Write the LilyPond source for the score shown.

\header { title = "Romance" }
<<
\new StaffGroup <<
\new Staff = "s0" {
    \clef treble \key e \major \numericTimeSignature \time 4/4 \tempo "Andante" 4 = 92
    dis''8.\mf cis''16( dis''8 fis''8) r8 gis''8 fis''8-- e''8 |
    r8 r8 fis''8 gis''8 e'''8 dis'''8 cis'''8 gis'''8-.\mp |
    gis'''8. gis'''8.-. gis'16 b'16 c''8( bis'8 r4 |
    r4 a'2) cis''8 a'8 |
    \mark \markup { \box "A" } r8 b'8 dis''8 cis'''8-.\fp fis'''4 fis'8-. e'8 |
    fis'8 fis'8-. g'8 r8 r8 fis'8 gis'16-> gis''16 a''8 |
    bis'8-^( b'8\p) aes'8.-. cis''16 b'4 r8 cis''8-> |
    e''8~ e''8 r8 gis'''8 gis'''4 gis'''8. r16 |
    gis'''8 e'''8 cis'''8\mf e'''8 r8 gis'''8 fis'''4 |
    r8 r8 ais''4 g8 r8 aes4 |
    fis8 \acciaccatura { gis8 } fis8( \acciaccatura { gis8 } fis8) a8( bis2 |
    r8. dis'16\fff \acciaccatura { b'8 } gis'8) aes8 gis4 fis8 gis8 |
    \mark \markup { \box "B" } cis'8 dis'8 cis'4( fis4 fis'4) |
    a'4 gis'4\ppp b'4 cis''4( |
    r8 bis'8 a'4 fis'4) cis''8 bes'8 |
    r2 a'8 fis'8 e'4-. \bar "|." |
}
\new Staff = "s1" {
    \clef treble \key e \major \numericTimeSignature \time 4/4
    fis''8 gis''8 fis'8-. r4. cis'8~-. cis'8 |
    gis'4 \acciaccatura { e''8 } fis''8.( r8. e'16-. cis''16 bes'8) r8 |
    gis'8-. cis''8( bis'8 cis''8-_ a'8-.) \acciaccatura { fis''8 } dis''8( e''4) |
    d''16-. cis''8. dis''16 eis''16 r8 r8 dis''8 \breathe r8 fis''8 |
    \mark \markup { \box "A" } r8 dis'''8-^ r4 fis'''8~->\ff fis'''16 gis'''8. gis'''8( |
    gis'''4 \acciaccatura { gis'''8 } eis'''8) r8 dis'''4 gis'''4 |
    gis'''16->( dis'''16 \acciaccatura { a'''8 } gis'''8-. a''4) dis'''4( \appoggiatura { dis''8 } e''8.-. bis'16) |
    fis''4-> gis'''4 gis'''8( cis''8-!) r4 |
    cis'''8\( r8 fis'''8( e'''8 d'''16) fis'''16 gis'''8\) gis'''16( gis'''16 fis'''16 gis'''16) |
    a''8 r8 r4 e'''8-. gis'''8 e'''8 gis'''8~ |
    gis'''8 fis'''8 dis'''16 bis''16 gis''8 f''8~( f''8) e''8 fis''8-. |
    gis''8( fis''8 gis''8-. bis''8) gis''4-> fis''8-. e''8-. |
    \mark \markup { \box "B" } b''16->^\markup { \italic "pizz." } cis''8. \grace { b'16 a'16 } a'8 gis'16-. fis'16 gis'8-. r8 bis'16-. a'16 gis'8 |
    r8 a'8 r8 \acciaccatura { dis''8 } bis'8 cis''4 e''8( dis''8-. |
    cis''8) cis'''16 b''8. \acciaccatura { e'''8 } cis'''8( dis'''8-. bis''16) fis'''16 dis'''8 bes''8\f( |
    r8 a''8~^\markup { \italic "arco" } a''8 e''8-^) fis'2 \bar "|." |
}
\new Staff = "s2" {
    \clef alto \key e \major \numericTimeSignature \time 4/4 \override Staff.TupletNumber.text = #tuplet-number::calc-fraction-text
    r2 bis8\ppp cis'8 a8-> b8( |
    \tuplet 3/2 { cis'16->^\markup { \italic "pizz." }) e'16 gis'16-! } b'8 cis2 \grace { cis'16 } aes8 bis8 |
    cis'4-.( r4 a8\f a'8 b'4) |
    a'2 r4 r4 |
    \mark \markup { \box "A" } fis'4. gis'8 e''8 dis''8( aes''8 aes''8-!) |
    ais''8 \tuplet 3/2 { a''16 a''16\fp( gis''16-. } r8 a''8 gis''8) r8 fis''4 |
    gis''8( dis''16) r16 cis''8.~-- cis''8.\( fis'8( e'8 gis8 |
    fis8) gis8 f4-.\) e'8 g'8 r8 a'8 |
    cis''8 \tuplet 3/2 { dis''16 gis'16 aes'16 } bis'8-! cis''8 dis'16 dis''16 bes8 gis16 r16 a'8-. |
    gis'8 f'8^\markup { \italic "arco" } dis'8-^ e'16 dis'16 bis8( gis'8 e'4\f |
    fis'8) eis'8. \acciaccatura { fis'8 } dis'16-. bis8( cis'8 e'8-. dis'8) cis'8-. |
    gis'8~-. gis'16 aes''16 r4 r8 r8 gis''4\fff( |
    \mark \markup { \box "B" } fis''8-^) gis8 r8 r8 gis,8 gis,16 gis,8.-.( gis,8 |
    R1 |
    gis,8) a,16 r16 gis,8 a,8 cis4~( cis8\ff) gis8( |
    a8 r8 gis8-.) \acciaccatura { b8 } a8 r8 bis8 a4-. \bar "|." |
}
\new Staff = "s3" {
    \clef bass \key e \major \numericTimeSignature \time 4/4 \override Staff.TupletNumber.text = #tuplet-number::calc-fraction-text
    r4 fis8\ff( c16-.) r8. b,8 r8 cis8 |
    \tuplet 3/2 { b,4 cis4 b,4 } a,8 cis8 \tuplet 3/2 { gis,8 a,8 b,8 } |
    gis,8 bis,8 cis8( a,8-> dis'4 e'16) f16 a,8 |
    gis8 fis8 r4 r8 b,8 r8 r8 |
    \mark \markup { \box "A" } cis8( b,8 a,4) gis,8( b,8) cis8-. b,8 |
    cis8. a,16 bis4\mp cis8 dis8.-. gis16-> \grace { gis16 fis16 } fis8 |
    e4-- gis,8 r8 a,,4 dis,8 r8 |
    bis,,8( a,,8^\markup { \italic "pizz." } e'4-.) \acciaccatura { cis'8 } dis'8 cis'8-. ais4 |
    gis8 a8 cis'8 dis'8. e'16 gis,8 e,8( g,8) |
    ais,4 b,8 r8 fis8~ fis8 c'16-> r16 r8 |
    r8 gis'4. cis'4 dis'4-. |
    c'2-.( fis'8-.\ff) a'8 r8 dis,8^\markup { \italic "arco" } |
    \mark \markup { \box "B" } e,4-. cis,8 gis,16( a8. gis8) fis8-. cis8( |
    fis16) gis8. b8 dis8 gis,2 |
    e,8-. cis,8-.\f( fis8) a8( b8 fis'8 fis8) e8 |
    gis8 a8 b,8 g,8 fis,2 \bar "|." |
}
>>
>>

____

• _Given task_
Report each line of the listing that contains the string "arco", matching case exactly.

• _Solution to the exercise_
    r8 a''8~^\markup { \italic "arco" } a''8 e''8-^) fis'2 \bar "|." |
    gis'8 f'8^\markup { \italic "arco" } dis'8-^ e'16 dis'16 bis8( gis'8 e'4\f |
    c'2-.( fis'8-.\ff) a'8 r8 dis,8^\markup { \italic "arco" } |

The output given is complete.